## DATA TO EXAMINE

Start of Block

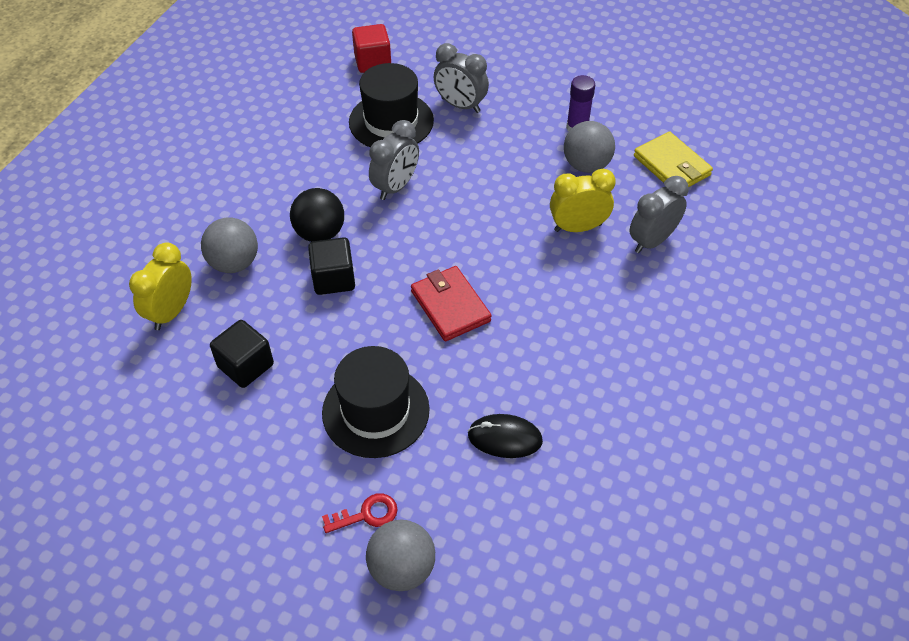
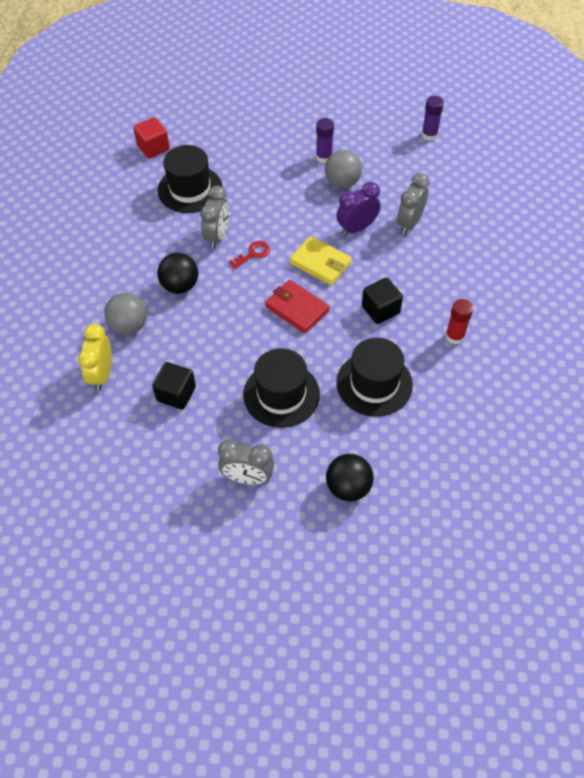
camera: 20 degrees left, 5 degrees up
(333, 279) = (207, 315): black cube -> black cube (380, 310)
(366, 514) = (309, 462): red key -> red key (253, 254)
(402, 568) = (348, 487): grey ball -> black ball
(460, 105) = (234, 163): grey clock -> grey clock (248, 478)
(504, 438) = (374, 383): black mouse -> black hat
(578, 227) = (357, 228): yellow clock -> purple clock
(646, 410) = (455, 336): none -> red glue stick
(672, 165) = (399, 166): yellow wallet -> yellow wallet (320, 263)
(730, 137) = (429, 135): none -> purple glue stick

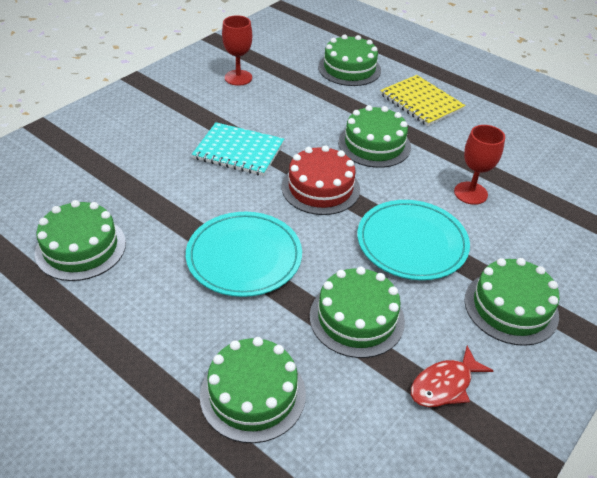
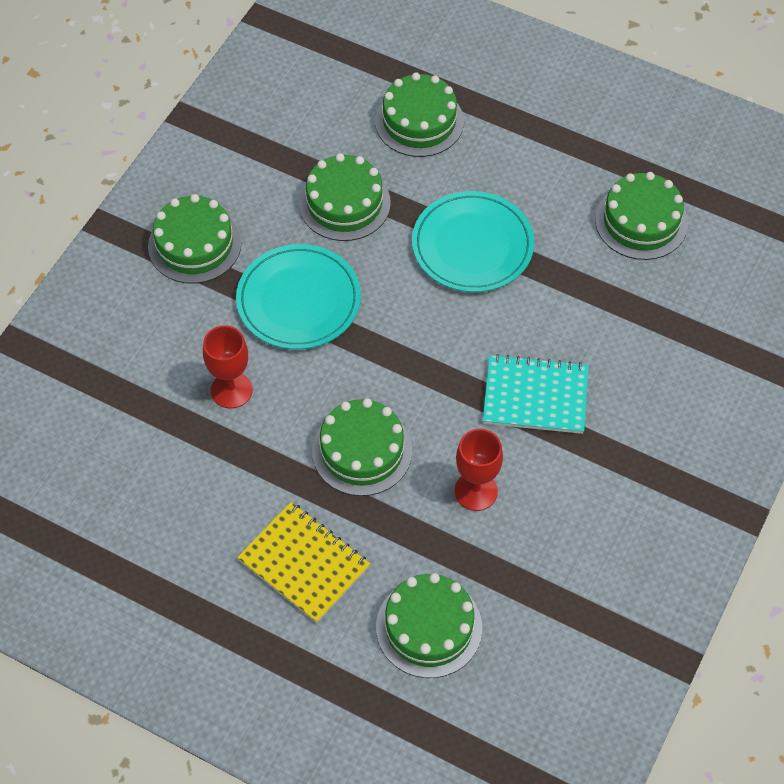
camera: 170 degrees right, 15 degrees up
(238, 78) = (596, 555): red goblet -> red goblet (476, 491)
(320, 188) = (416, 357): red cake -> none
(444, 385) = (259, 159): red fish -> none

End of Block

## AIM OF THE EXERCISE
Please give again, exactly and only, the lines from the top of the listing above through the line that has "(578, 227) = (357, 228): yellow", with pictures left out.

## SOLUTION TO THIS EXERCISE
camera: 20 degrees left, 5 degrees up
(333, 279) = (207, 315): black cube -> black cube (380, 310)
(366, 514) = (309, 462): red key -> red key (253, 254)
(402, 568) = (348, 487): grey ball -> black ball
(460, 105) = (234, 163): grey clock -> grey clock (248, 478)
(504, 438) = (374, 383): black mouse -> black hat
(578, 227) = (357, 228): yellow clock -> purple clock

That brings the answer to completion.